* [What needs to be done]: Write out the entries exactly. None of the pictures should appear in the copy.

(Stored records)
----
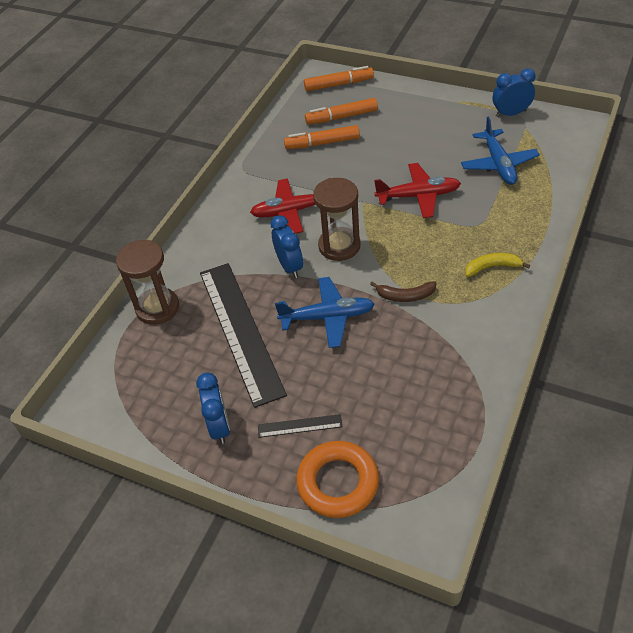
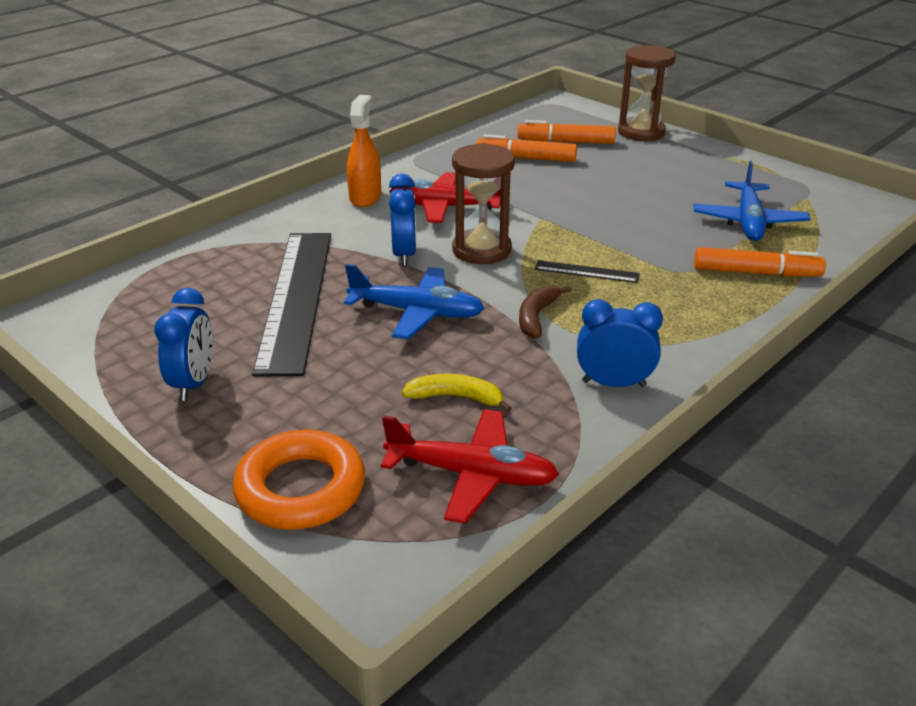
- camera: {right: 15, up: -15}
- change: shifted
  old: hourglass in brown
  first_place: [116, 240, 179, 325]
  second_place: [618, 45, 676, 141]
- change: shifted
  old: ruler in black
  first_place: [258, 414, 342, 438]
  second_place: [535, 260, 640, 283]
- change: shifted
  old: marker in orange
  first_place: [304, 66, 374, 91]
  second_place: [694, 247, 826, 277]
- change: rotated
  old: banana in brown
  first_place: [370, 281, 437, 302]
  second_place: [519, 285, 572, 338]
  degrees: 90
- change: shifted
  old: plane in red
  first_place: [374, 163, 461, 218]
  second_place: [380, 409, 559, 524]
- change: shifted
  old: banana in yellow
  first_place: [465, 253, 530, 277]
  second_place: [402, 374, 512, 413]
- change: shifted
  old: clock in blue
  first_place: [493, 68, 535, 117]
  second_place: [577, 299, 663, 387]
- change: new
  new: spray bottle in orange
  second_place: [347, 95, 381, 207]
----
* [Task result]:
- camera: {right: 15, up: -15}
- change: shifted
  old: hourglass in brown
  first_place: [116, 240, 179, 325]
  second_place: [618, 45, 676, 141]
- change: shifted
  old: ruler in black
  first_place: [258, 414, 342, 438]
  second_place: [535, 260, 640, 283]
- change: shifted
  old: marker in orange
  first_place: [304, 66, 374, 91]
  second_place: [694, 247, 826, 277]
- change: rotated
  old: banana in brown
  first_place: [370, 281, 437, 302]
  second_place: [519, 285, 572, 338]
  degrees: 90
- change: shifted
  old: plane in red
  first_place: [374, 163, 461, 218]
  second_place: [380, 409, 559, 524]
- change: shifted
  old: banana in yellow
  first_place: [465, 253, 530, 277]
  second_place: [402, 374, 512, 413]
- change: shifted
  old: clock in blue
  first_place: [493, 68, 535, 117]
  second_place: [577, 299, 663, 387]
- change: new
  new: spray bottle in orange
  second_place: [347, 95, 381, 207]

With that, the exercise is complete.